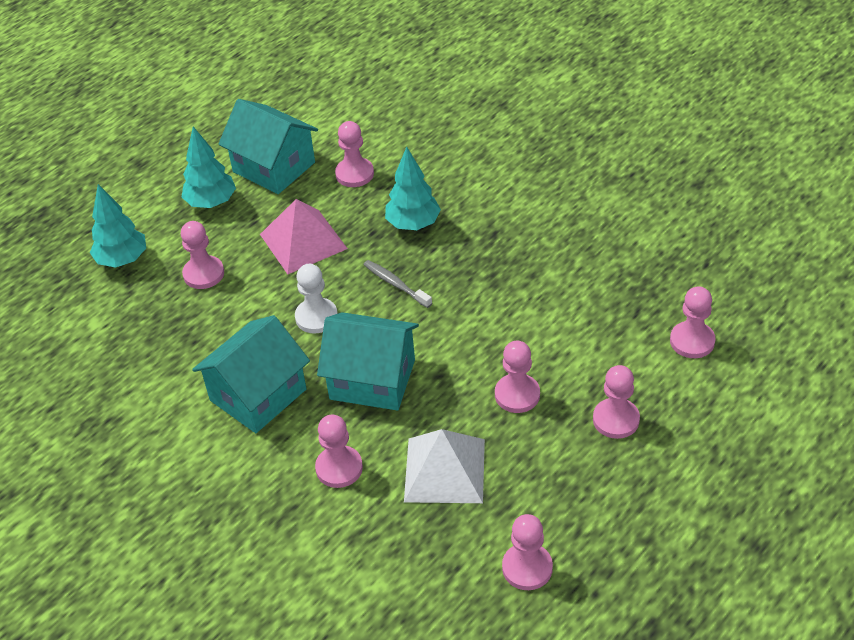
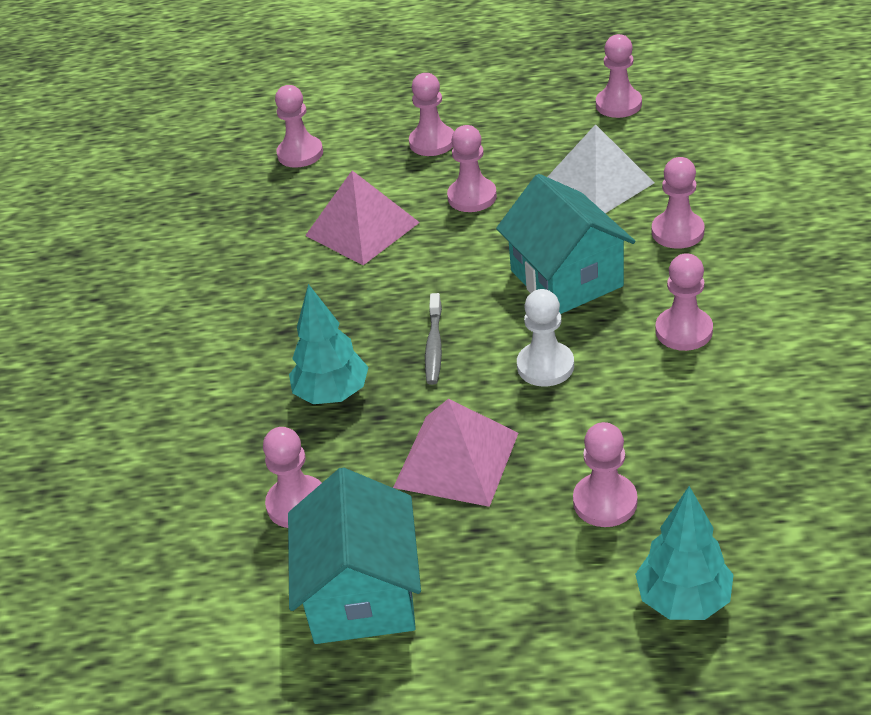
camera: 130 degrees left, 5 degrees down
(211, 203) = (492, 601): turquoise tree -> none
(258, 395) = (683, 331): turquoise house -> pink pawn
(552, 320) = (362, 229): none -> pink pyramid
==
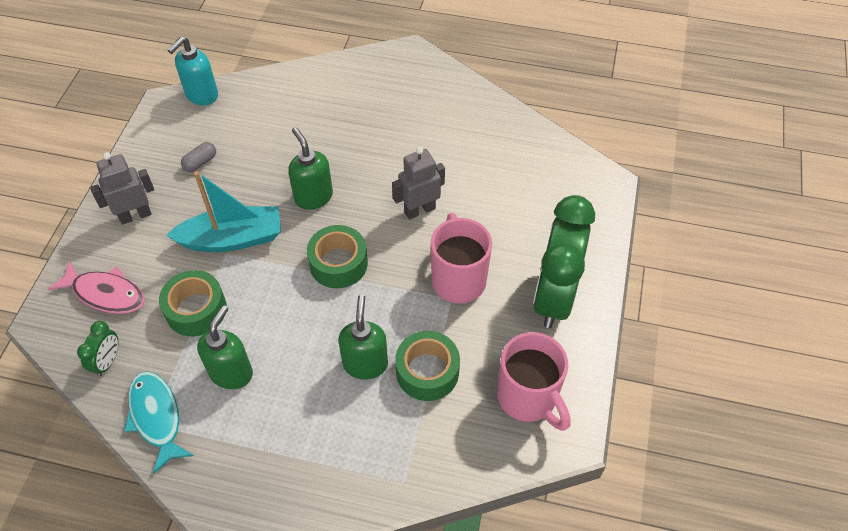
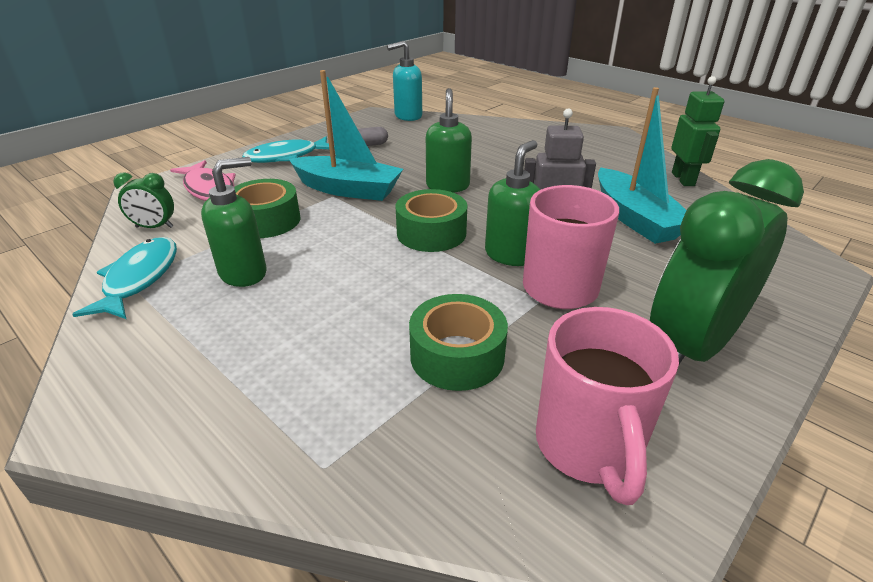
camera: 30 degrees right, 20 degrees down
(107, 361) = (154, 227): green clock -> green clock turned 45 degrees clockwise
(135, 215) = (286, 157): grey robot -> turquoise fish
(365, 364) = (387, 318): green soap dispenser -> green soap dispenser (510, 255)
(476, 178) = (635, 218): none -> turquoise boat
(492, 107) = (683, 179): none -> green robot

### [Task prompt]
Show the lines of the records that include the string "none".

### [Exercise solution]
(211, 203) = (492, 601): turquoise tree -> none
(552, 320) = (362, 229): none -> pink pyramid
(476, 178) = (635, 218): none -> turquoise boat
(492, 107) = (683, 179): none -> green robot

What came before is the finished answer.